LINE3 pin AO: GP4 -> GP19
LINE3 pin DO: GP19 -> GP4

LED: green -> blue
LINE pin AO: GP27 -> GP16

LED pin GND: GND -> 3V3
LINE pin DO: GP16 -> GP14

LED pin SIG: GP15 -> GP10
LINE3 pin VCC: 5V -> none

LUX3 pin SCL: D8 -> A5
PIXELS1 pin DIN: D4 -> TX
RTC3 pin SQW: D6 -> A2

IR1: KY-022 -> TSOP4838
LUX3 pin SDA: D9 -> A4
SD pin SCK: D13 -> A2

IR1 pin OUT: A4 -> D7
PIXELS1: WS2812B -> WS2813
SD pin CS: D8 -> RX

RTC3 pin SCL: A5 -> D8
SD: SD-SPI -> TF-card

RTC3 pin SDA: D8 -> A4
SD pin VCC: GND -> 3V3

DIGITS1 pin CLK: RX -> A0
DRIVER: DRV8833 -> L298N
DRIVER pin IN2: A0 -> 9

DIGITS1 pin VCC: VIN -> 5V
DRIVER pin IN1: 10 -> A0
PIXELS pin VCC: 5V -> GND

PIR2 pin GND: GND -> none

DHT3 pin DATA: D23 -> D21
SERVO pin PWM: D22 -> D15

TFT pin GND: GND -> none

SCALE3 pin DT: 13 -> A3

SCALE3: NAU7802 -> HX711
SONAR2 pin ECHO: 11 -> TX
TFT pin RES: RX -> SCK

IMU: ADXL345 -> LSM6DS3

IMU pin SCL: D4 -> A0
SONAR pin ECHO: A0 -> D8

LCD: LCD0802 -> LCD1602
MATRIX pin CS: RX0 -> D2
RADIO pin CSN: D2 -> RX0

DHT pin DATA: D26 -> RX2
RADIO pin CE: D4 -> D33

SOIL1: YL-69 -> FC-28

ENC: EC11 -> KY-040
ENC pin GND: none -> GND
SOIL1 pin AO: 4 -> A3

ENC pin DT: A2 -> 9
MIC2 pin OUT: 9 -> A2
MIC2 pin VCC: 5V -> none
▬▬▬
**Task requirements**:
Out of the data above, transcribe exactly and only the lines starting with the line that has "LINE3 pin DO: GP19 -> GP4" and going on through the line that has "IMU: ADXL345 -> LSM6DS3", both included.

**Answer area**:
LINE3 pin DO: GP19 -> GP4

LED: green -> blue
LINE pin AO: GP27 -> GP16

LED pin GND: GND -> 3V3
LINE pin DO: GP16 -> GP14

LED pin SIG: GP15 -> GP10
LINE3 pin VCC: 5V -> none

LUX3 pin SCL: D8 -> A5
PIXELS1 pin DIN: D4 -> TX
RTC3 pin SQW: D6 -> A2

IR1: KY-022 -> TSOP4838
LUX3 pin SDA: D9 -> A4
SD pin SCK: D13 -> A2

IR1 pin OUT: A4 -> D7
PIXELS1: WS2812B -> WS2813
SD pin CS: D8 -> RX

RTC3 pin SCL: A5 -> D8
SD: SD-SPI -> TF-card

RTC3 pin SDA: D8 -> A4
SD pin VCC: GND -> 3V3

DIGITS1 pin CLK: RX -> A0
DRIVER: DRV8833 -> L298N
DRIVER pin IN2: A0 -> 9

DIGITS1 pin VCC: VIN -> 5V
DRIVER pin IN1: 10 -> A0
PIXELS pin VCC: 5V -> GND

PIR2 pin GND: GND -> none

DHT3 pin DATA: D23 -> D21
SERVO pin PWM: D22 -> D15

TFT pin GND: GND -> none

SCALE3 pin DT: 13 -> A3

SCALE3: NAU7802 -> HX711
SONAR2 pin ECHO: 11 -> TX
TFT pin RES: RX -> SCK

IMU: ADXL345 -> LSM6DS3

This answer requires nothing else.